:: WORK TO BE COMPLETED ::
Exact transcription of the data below is required, without the images.

:: PROVIDED RECORDS ::

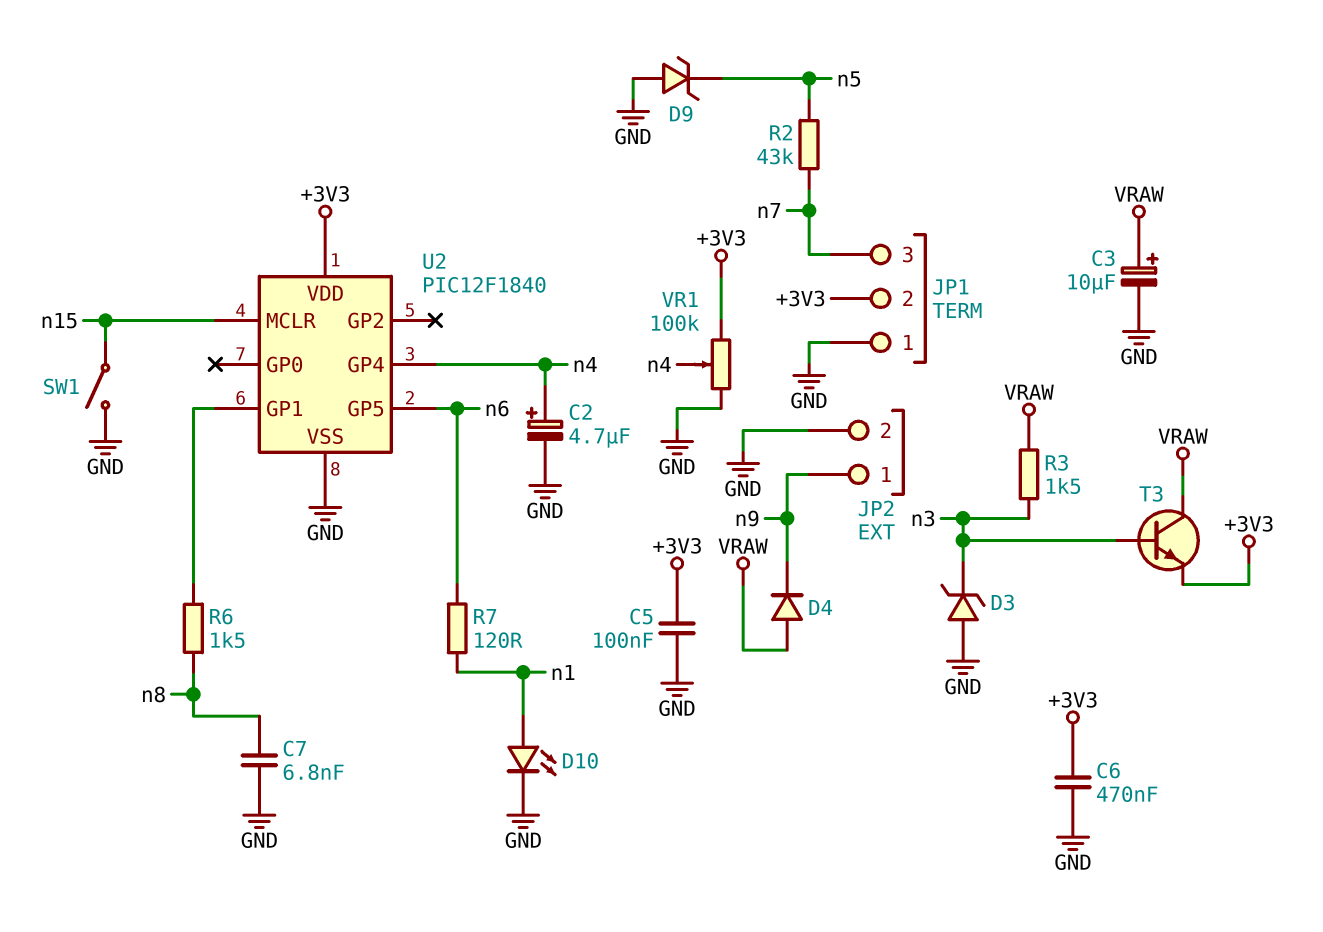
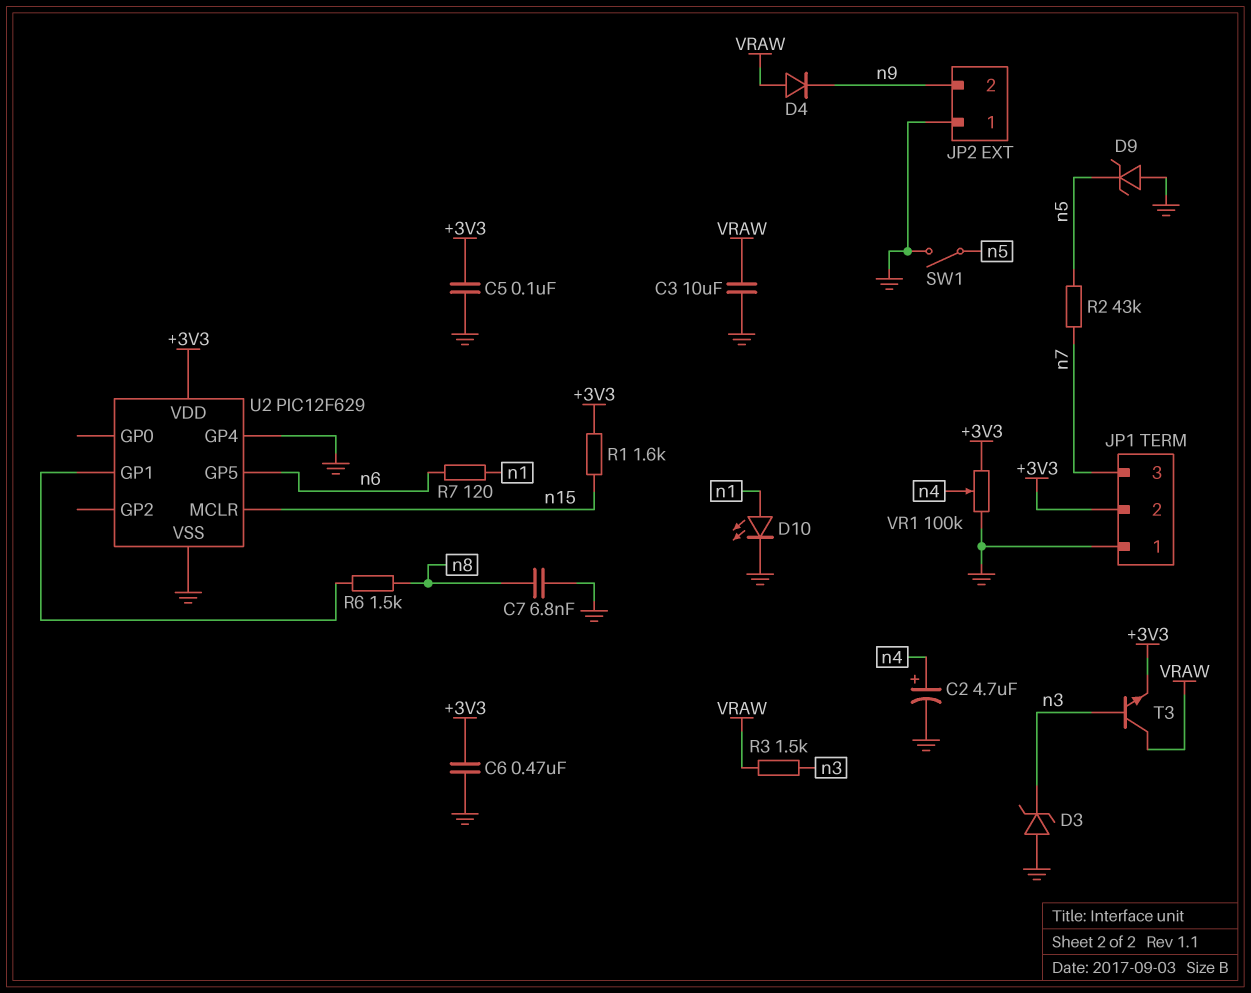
C3: 10uF (plus VRAW, minus GND) -> 10uF (GND, VRAW)
JP2 pin 1: n9 -> GND
JP2 pin 2: GND -> n9
R1: none -> 1.6k (+3V3, n15)
SW1: switch (GND, n15) -> switch (GND, n5)
U2: PIC12F1840 -> PIC12F629
U2 pin GP4: n4 -> GND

:: YOUR RESPONSE ::
C3: 10uF (plus VRAW, minus GND) -> 10uF (GND, VRAW)
JP2 pin 1: n9 -> GND
JP2 pin 2: GND -> n9
R1: none -> 1.6k (+3V3, n15)
SW1: switch (GND, n15) -> switch (GND, n5)
U2: PIC12F1840 -> PIC12F629
U2 pin GP4: n4 -> GND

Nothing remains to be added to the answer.